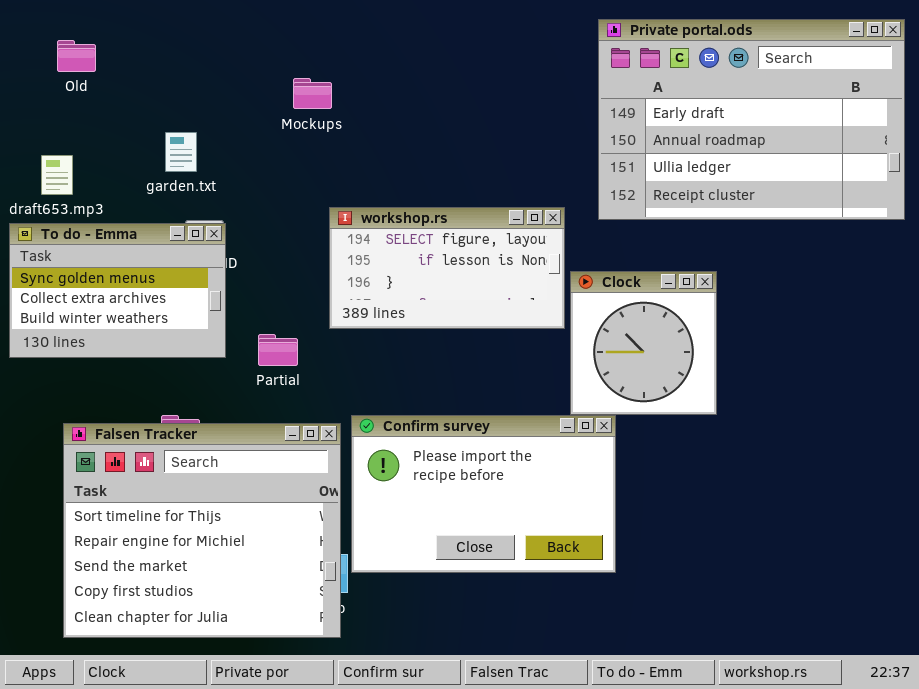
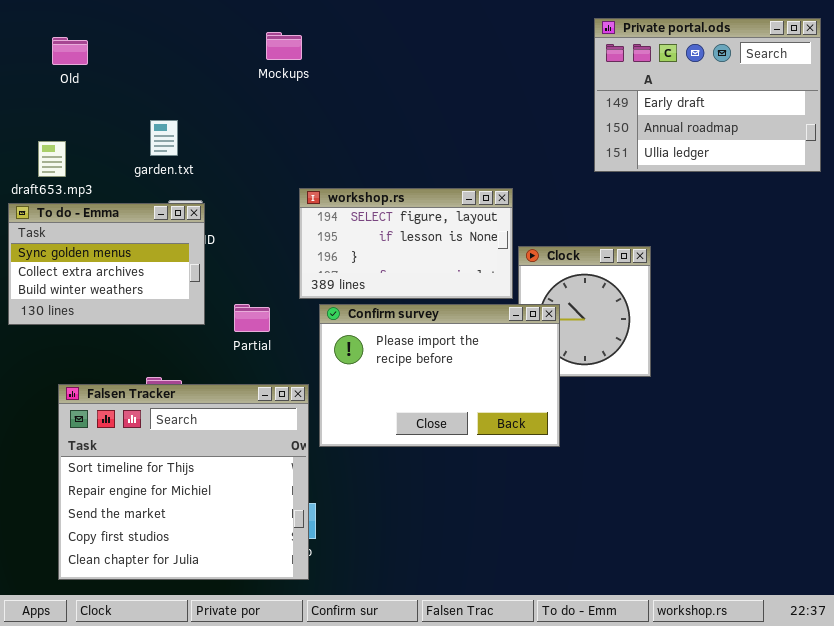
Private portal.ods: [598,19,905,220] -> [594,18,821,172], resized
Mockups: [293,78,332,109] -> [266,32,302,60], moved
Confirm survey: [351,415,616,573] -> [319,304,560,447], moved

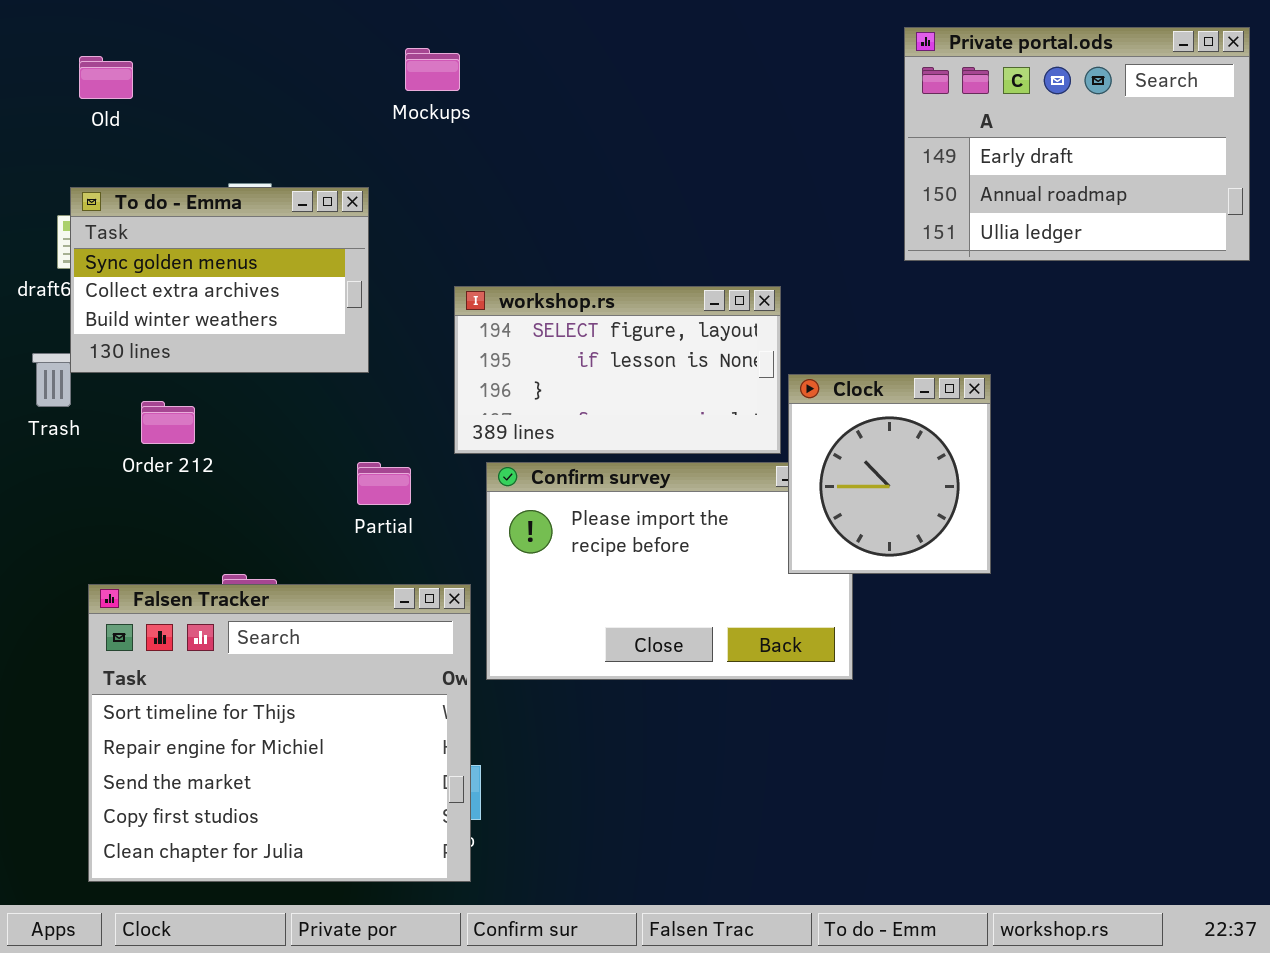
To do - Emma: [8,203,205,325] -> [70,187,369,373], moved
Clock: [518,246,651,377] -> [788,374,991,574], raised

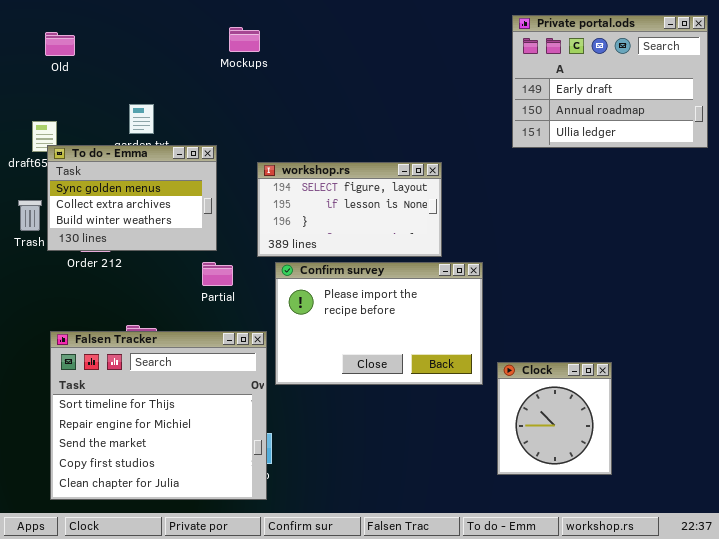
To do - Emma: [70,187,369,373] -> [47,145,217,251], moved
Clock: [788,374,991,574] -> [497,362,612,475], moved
^^^^^^^^^^^^^^^^
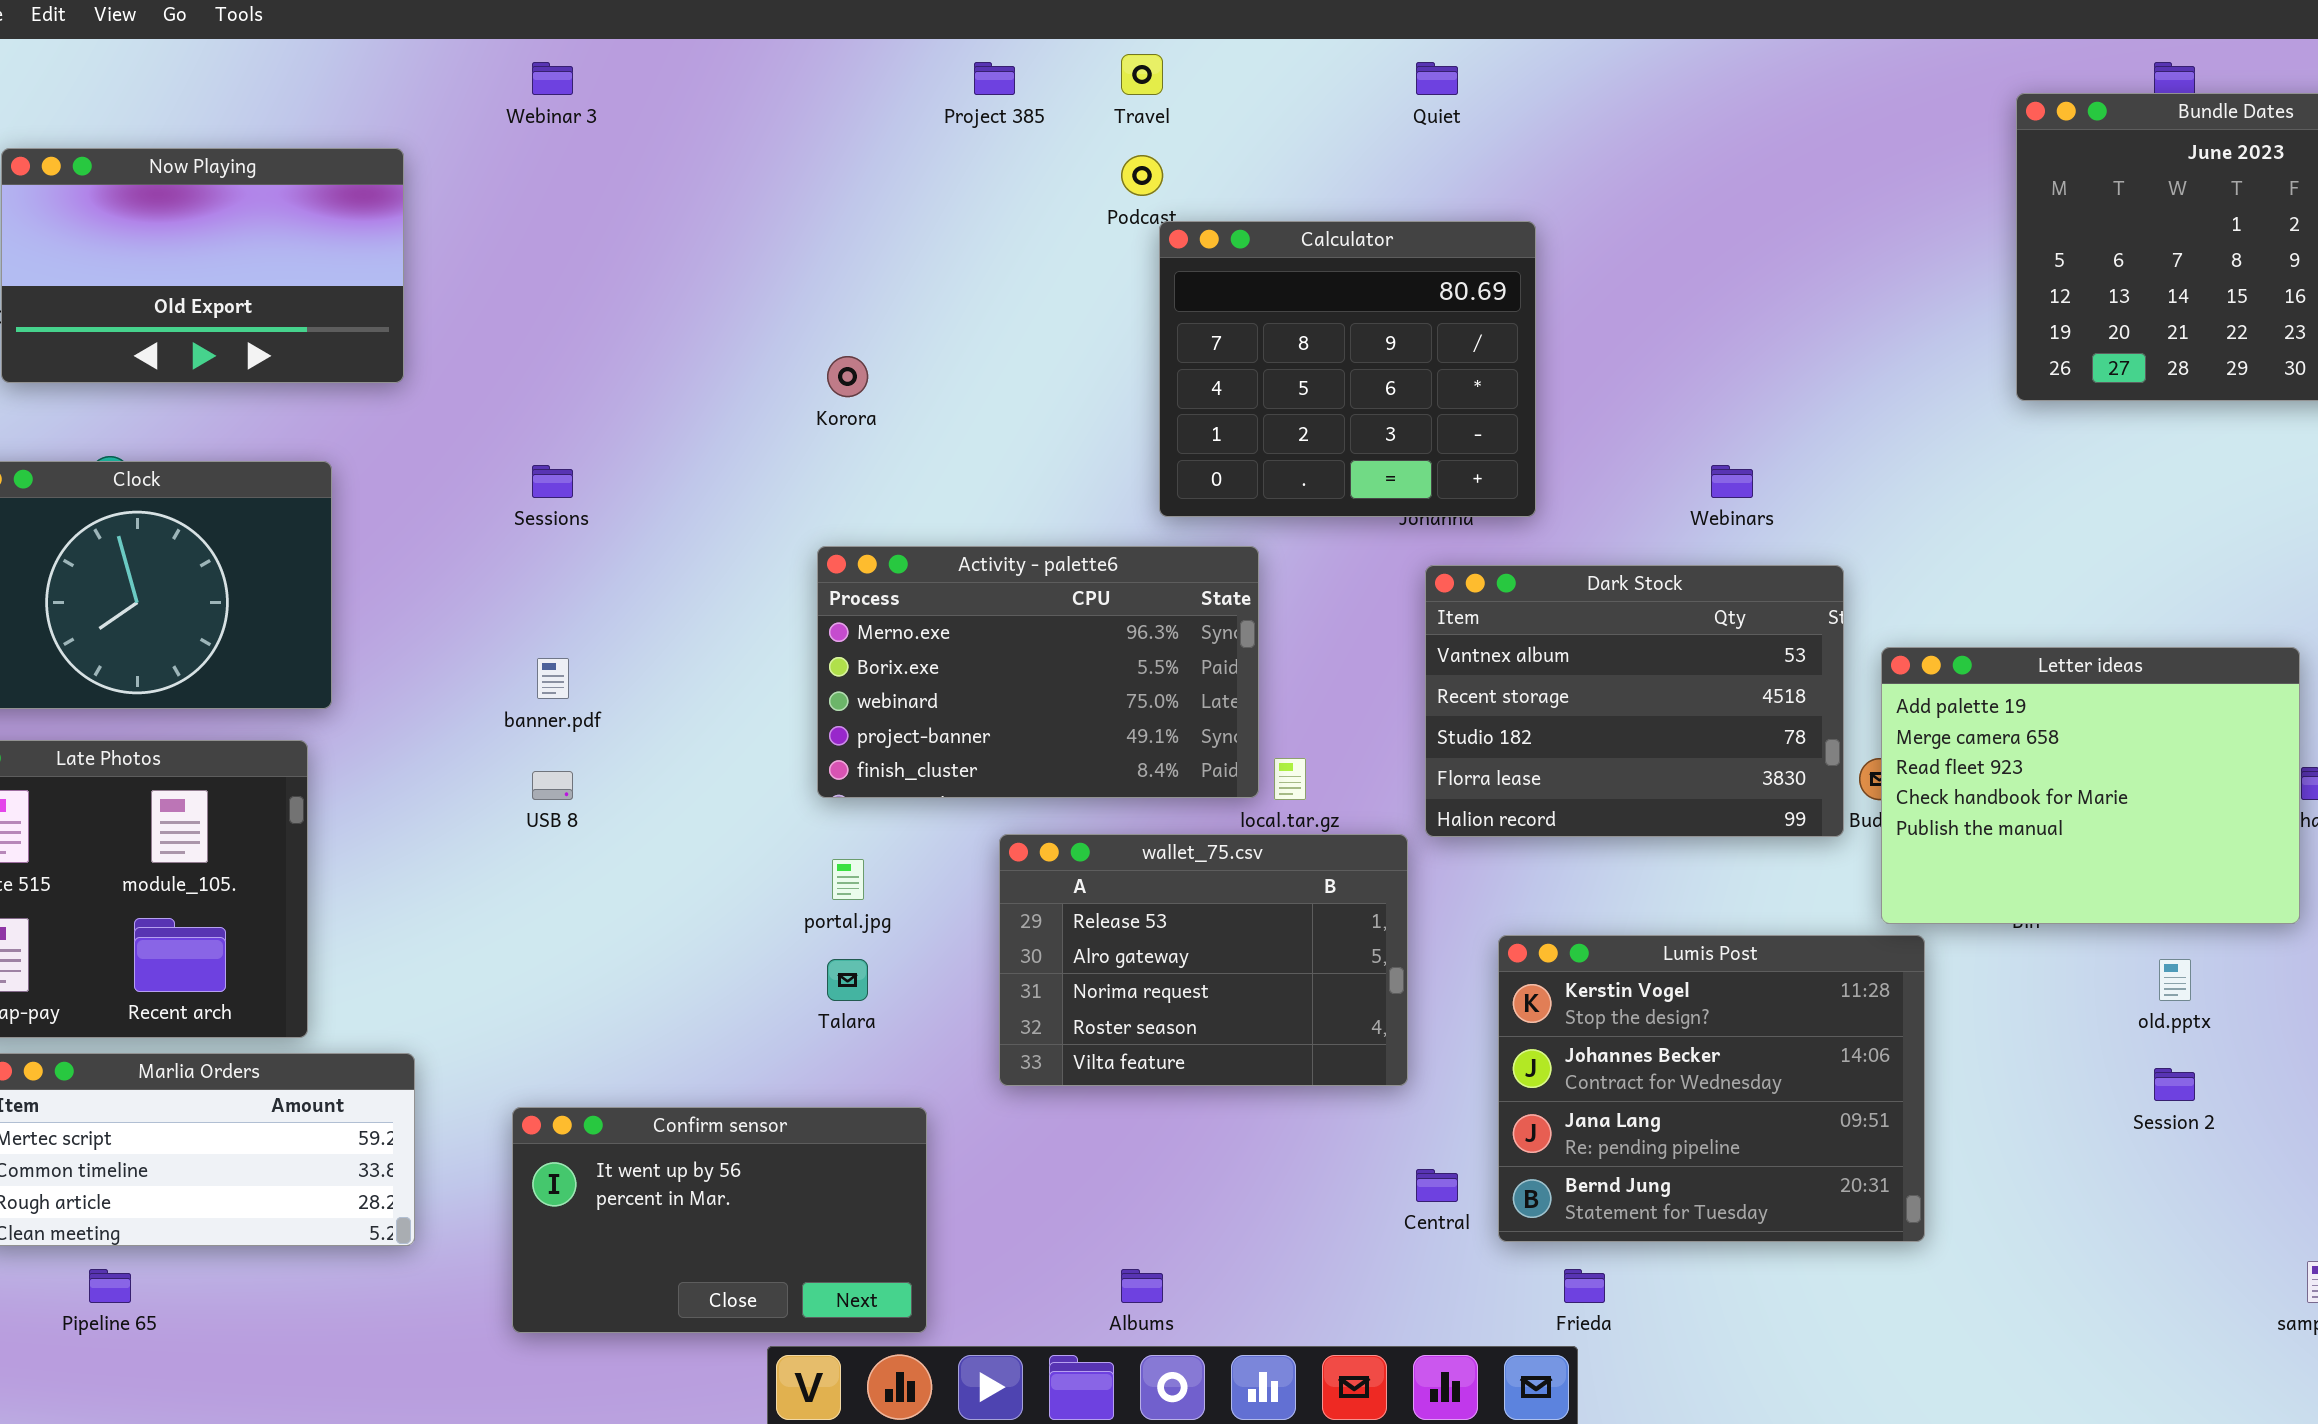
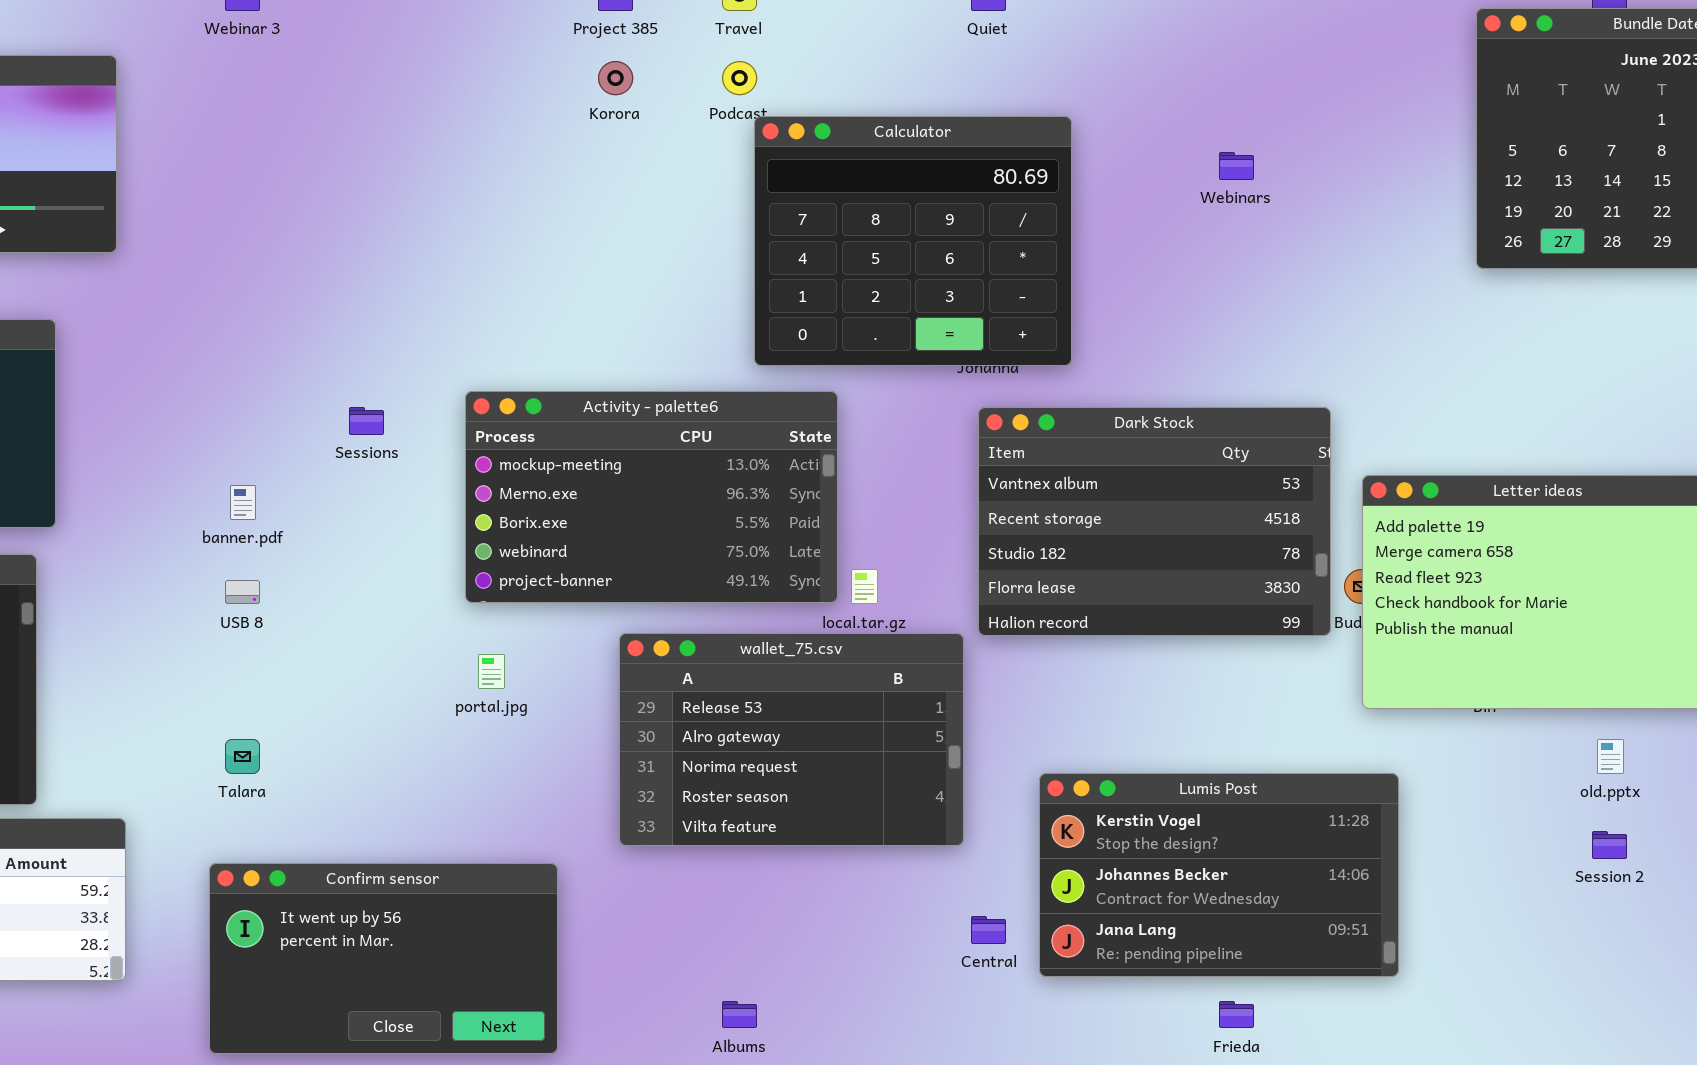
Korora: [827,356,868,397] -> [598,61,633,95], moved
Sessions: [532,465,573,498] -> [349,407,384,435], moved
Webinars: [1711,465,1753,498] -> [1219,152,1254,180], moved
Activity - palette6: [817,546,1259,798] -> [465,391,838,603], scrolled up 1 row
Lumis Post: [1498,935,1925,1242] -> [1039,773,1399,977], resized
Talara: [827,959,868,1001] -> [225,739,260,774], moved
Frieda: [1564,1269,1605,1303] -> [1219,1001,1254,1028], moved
^^^^^^^^^^^^^^^^
*Exercise brief*: Using the entries above, give back exactly the line containing "Activity - palette6: [817,546,1259,798]", the line containing "Frieda: [1564,1269,1605,1303] ->", and every line between them, and nothing else.

*Final answer*:
Activity - palette6: [817,546,1259,798] -> [465,391,838,603], scrolled up 1 row
Lumis Post: [1498,935,1925,1242] -> [1039,773,1399,977], resized
Talara: [827,959,868,1001] -> [225,739,260,774], moved
Frieda: [1564,1269,1605,1303] -> [1219,1001,1254,1028], moved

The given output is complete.